Collected data
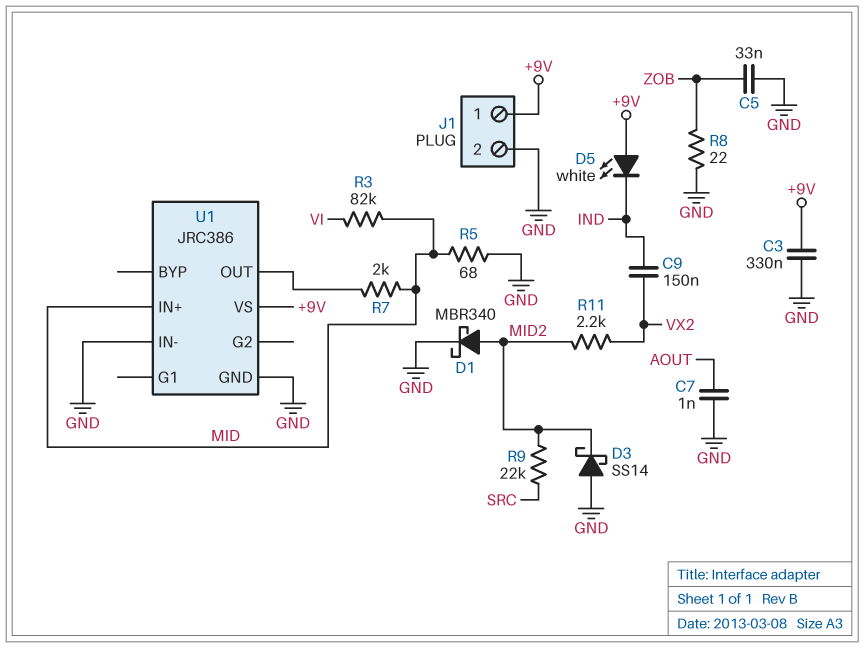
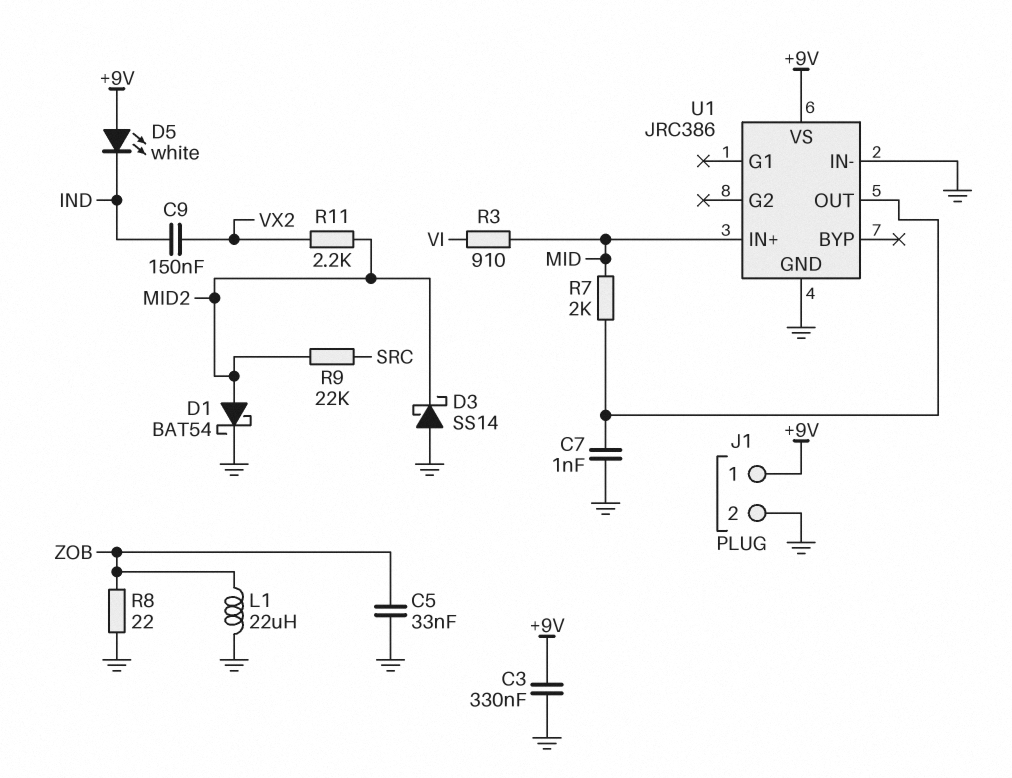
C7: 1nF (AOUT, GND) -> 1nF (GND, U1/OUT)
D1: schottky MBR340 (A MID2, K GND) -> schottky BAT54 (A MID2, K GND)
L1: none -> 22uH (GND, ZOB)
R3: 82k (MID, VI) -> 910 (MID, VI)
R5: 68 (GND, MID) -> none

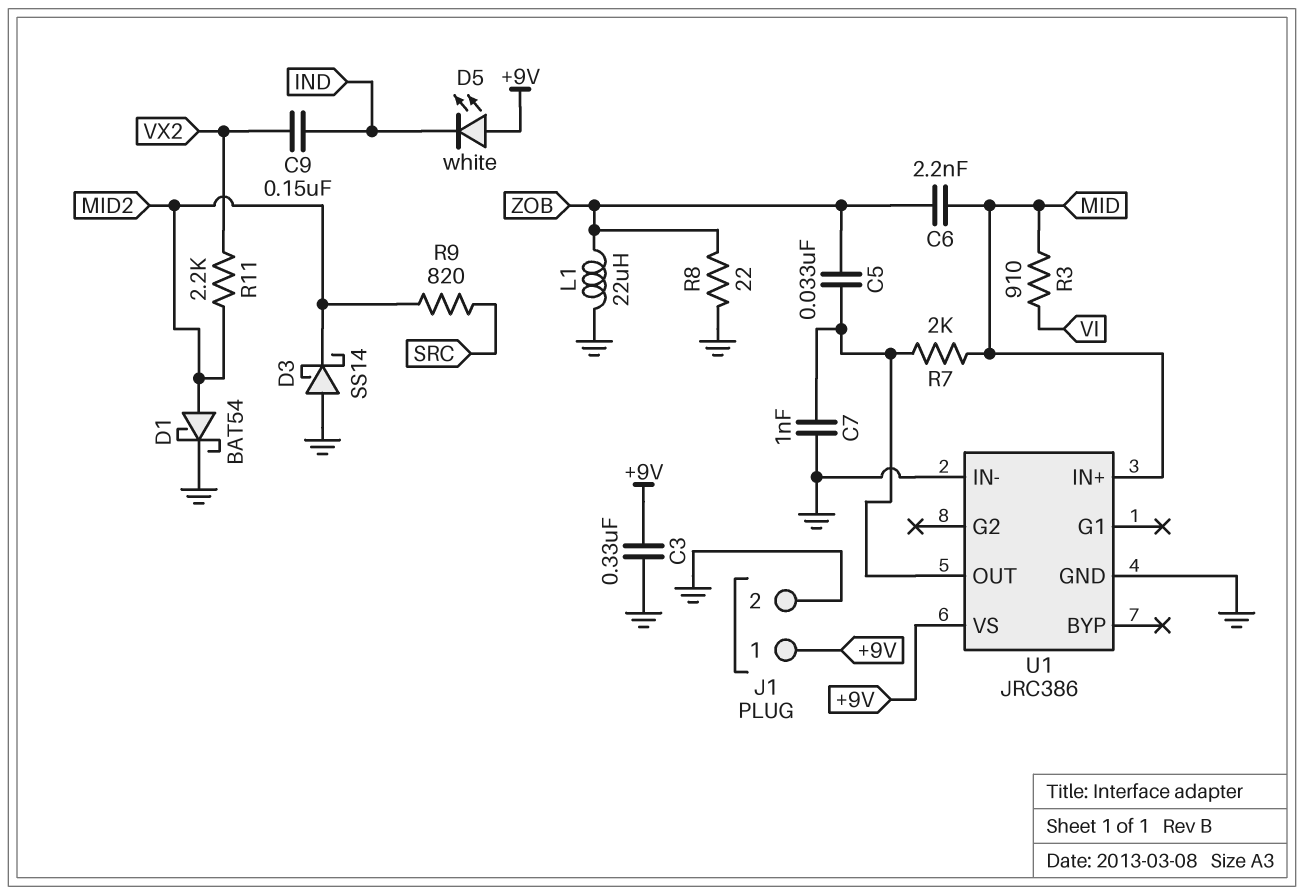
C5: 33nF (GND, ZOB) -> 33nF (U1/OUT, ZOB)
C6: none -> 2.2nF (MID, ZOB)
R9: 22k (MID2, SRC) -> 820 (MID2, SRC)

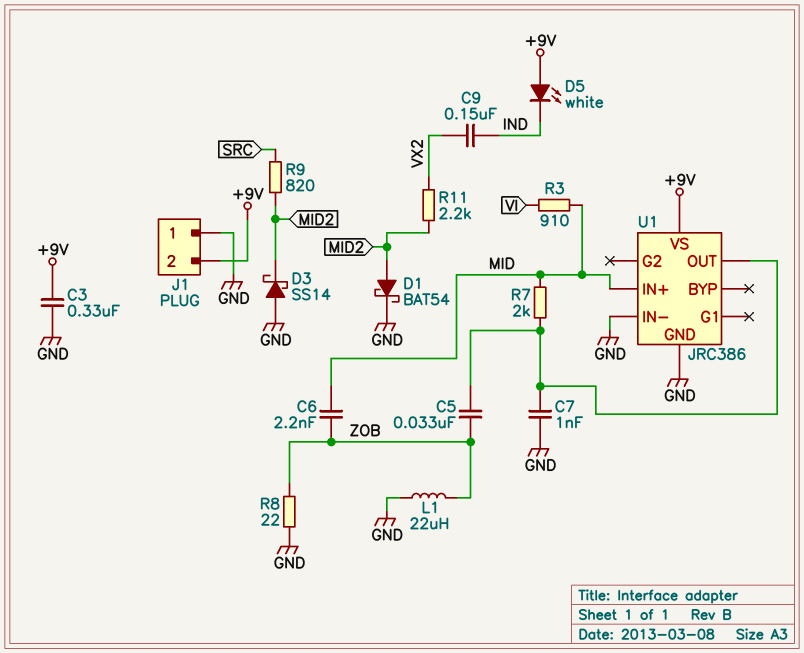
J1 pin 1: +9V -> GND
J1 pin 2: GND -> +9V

◆ DIRECTIONS FOR THIS TASK:
The answer must be every line of the records above that holds the word "none".

◆ SOLUTION TO THE EXERCISE:
L1: none -> 22uH (GND, ZOB)
R5: 68 (GND, MID) -> none
C6: none -> 2.2nF (MID, ZOB)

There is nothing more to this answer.